### Instructions for the task
Every word in the data below belongs in your copy, exactly as given; the pictures do not.

[Records for this task Boundary: Start]

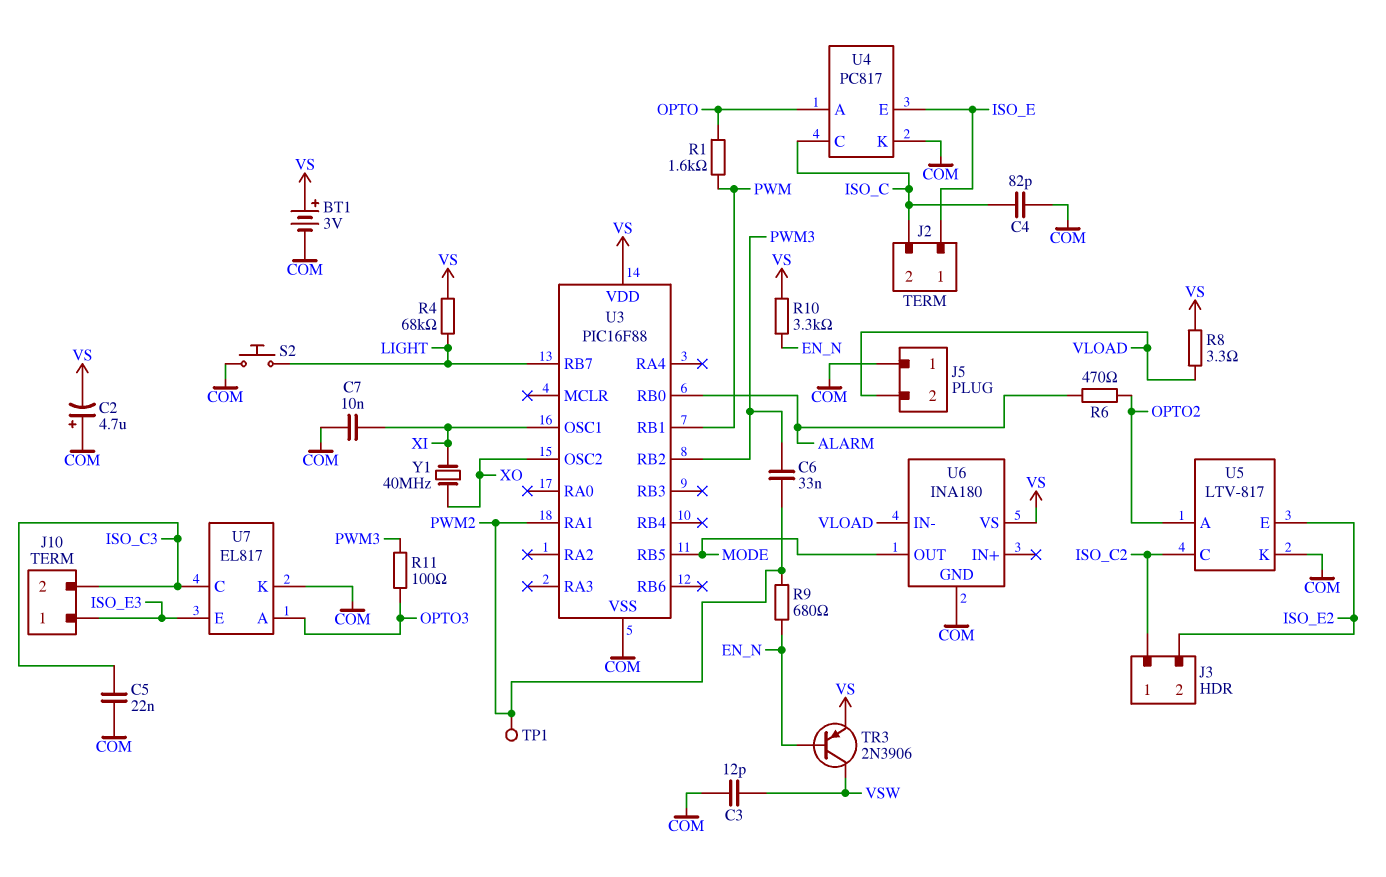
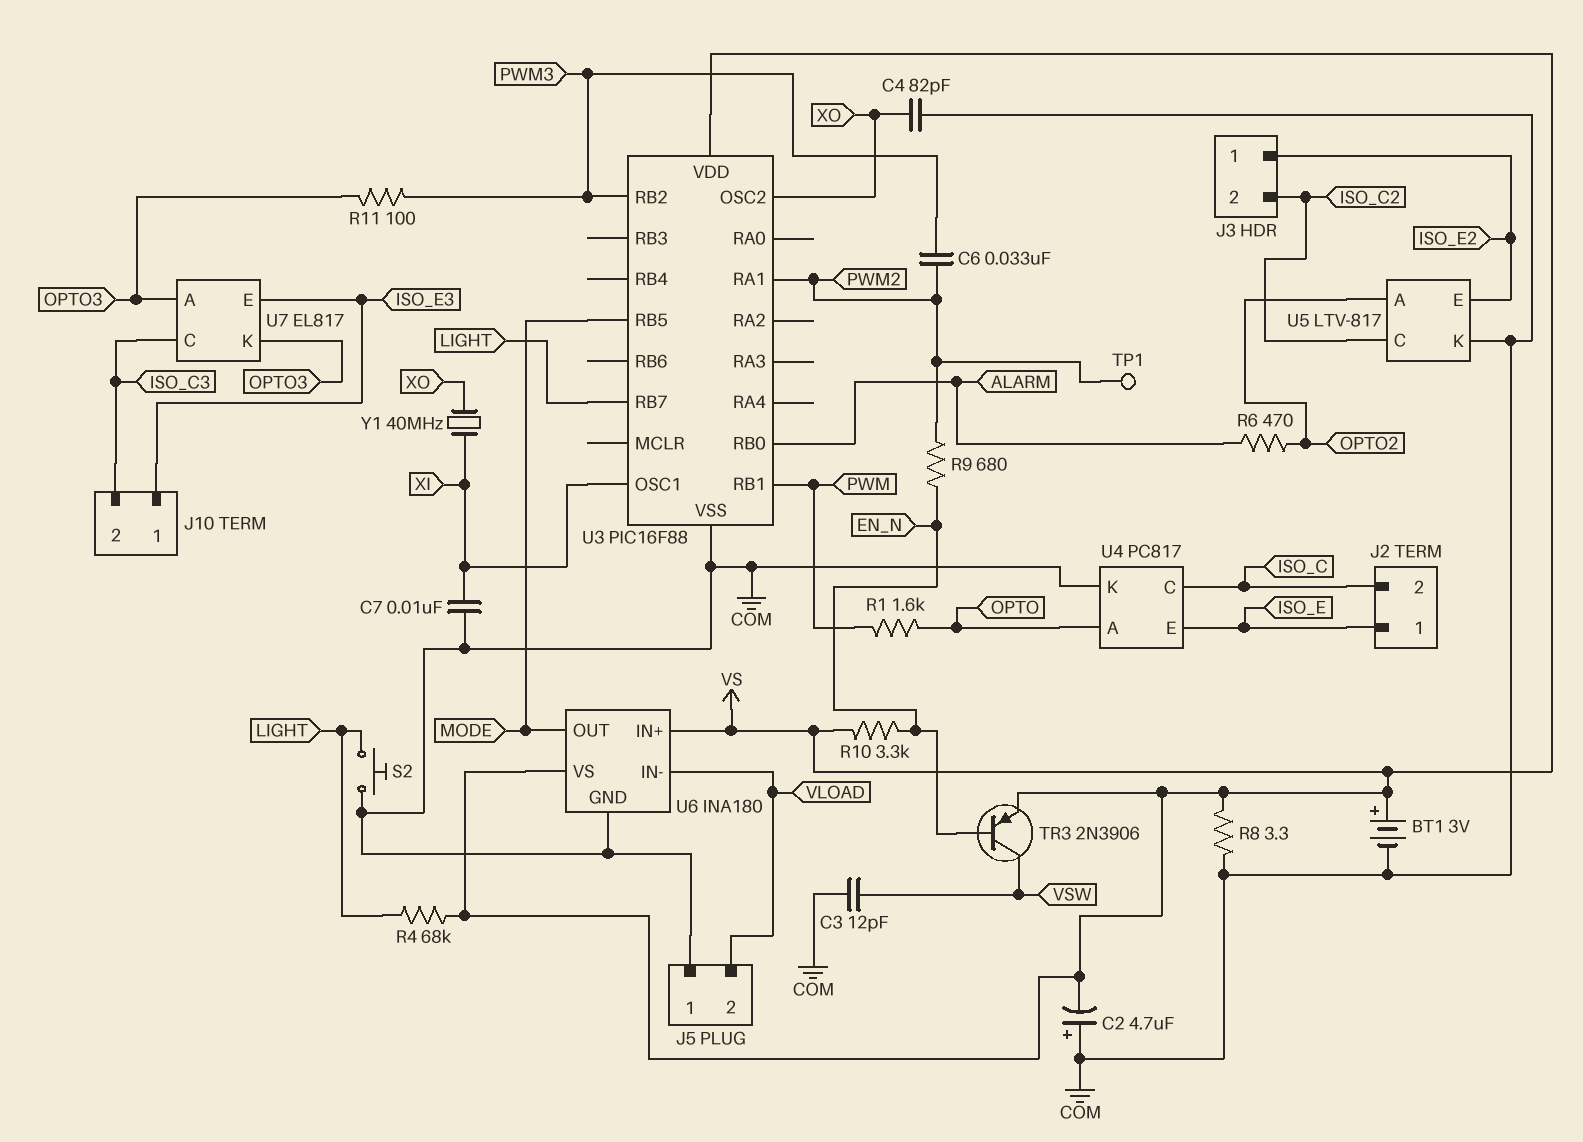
C4: 82pF (COM, ISO_C) -> 82pF (COM, XO)
C5: 22nF (COM, ISO_C3) -> none
J3 pin 1: ISO_C2 -> ISO_E2
J3 pin 2: ISO_E2 -> ISO_C2
R8: 3.3 (VLOAD, VS) -> 3.3 (COM, VS)
U6 pin IN+: none -> VS
U7 pin K: COM -> OPTO3

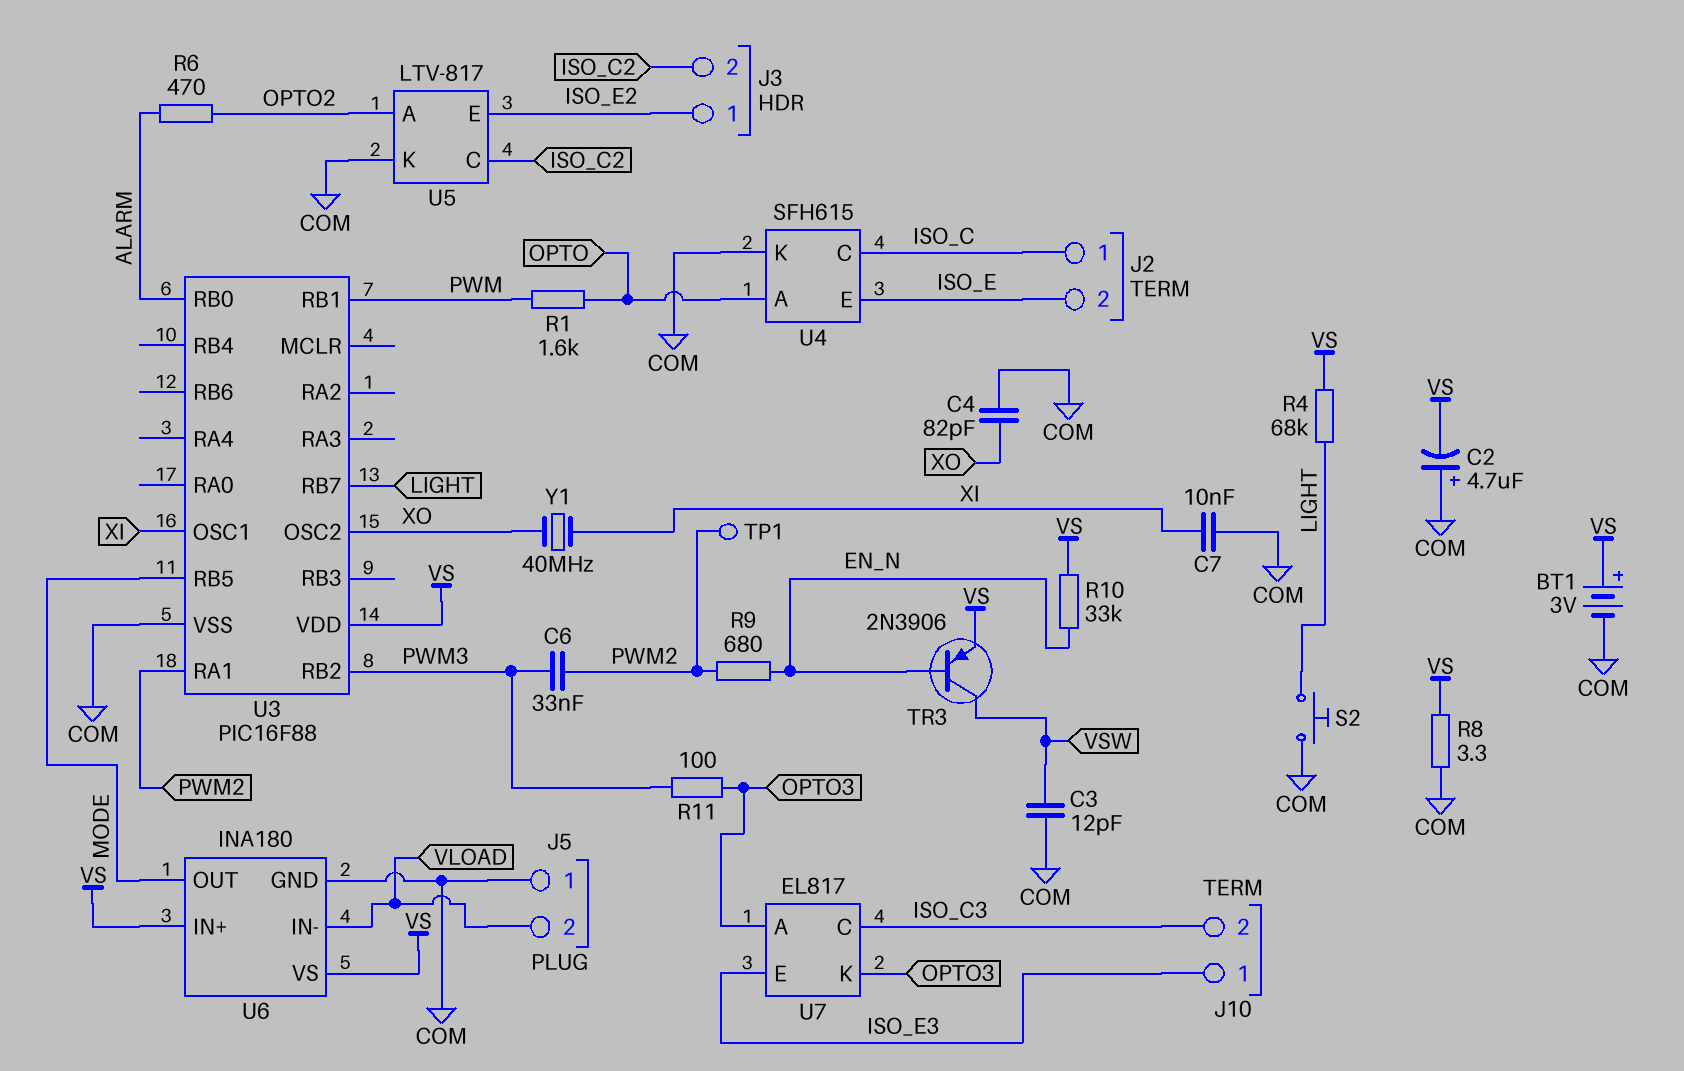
J2 pin 1: ISO_E -> ISO_C
J2 pin 2: ISO_C -> ISO_E
R10: 3.3k (EN_N, VS) -> 33k (EN_N, VS)
U4: PC817 -> SFH615

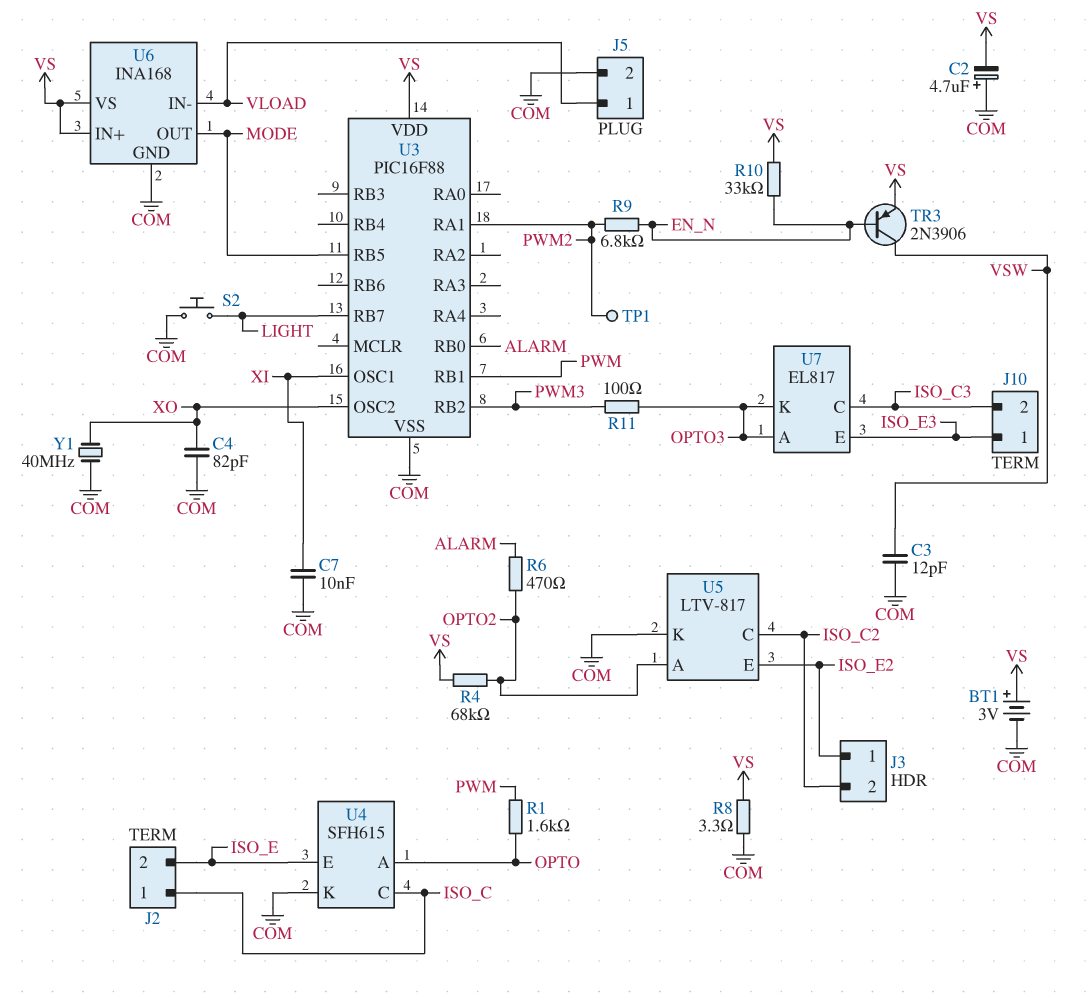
C6: 33nF (PWM2, PWM3) -> none
J5 pin 1: COM -> VLOAD
J5 pin 2: VLOAD -> COM
R4: 68k (LIGHT, VS) -> 68k (OPTO2, VS)
R9: 680 (EN_N, PWM2) -> 6.8k (EN_N, PWM2)
U6: INA180 -> INA168
Y1: 40MHz (XI, XO) -> 40MHz (COM, XO)

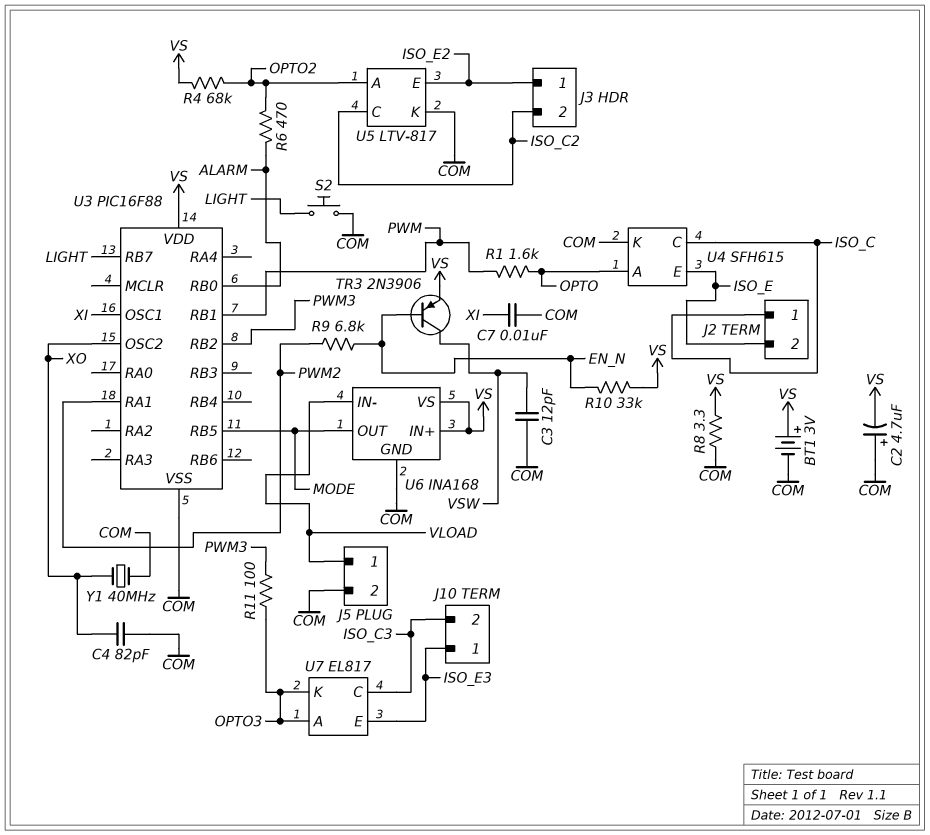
TP1: test point (PWM2) -> none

[Records for this task Boundary: End]

### Response to this task
C4: 82pF (COM, ISO_C) -> 82pF (COM, XO)
C5: 22nF (COM, ISO_C3) -> none
J3 pin 1: ISO_C2 -> ISO_E2
J3 pin 2: ISO_E2 -> ISO_C2
R8: 3.3 (VLOAD, VS) -> 3.3 (COM, VS)
U6 pin IN+: none -> VS
U7 pin K: COM -> OPTO3

J2 pin 1: ISO_E -> ISO_C
J2 pin 2: ISO_C -> ISO_E
R10: 3.3k (EN_N, VS) -> 33k (EN_N, VS)
U4: PC817 -> SFH615

C6: 33nF (PWM2, PWM3) -> none
J5 pin 1: COM -> VLOAD
J5 pin 2: VLOAD -> COM
R4: 68k (LIGHT, VS) -> 68k (OPTO2, VS)
R9: 680 (EN_N, PWM2) -> 6.8k (EN_N, PWM2)
U6: INA180 -> INA168
Y1: 40MHz (XI, XO) -> 40MHz (COM, XO)

TP1: test point (PWM2) -> none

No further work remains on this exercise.